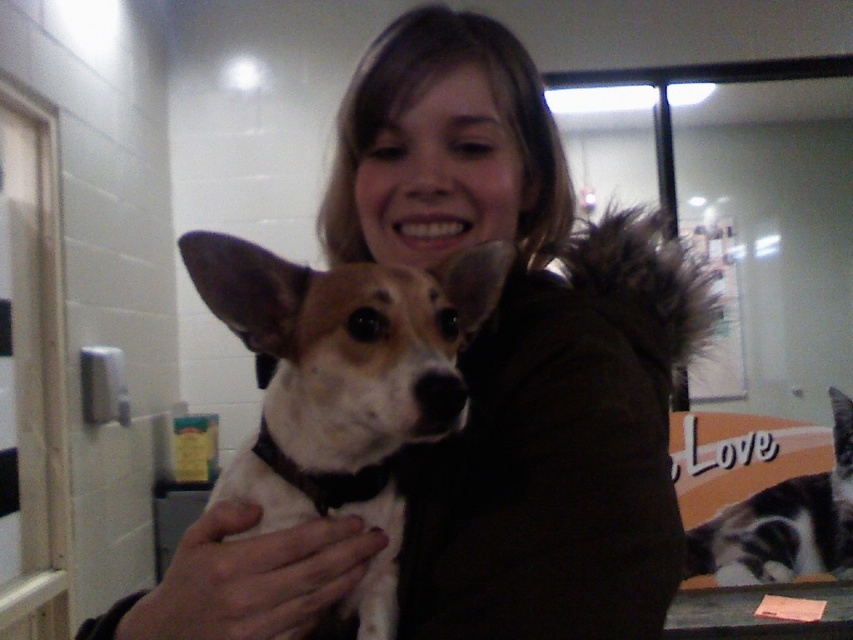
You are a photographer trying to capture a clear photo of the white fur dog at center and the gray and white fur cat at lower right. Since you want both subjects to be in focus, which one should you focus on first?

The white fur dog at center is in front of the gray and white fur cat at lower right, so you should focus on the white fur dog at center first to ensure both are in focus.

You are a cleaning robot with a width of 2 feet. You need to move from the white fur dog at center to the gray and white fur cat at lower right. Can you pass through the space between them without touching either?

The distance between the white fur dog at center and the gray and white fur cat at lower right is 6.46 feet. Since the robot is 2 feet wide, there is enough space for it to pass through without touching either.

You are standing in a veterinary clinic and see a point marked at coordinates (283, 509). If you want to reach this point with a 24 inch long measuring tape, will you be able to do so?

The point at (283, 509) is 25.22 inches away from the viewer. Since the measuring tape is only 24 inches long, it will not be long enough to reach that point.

************

Pull out every line of the records that contains the word "gray" and copy each of those lines word for word.

You are a photographer trying to capture a clear photo of the white fur dog at center and the gray and white fur cat at lower right. Since you want both subjects to be in focus, which one should you focus on first?
The white fur dog at center is in front of the gray and white fur cat at lower right, so you should focus on the white fur dog at center first to ensure both are in focus.
You are a cleaning robot with a width of 2 feet. You need to move from the white fur dog at center to the gray and white fur cat at lower right. Can you pass through the space between them without touching either?
The distance between the white fur dog at center and the gray and white fur cat at lower right is 6.46 feet. Since the robot is 2 feet wide, there is enough space for it to pass through without touching either.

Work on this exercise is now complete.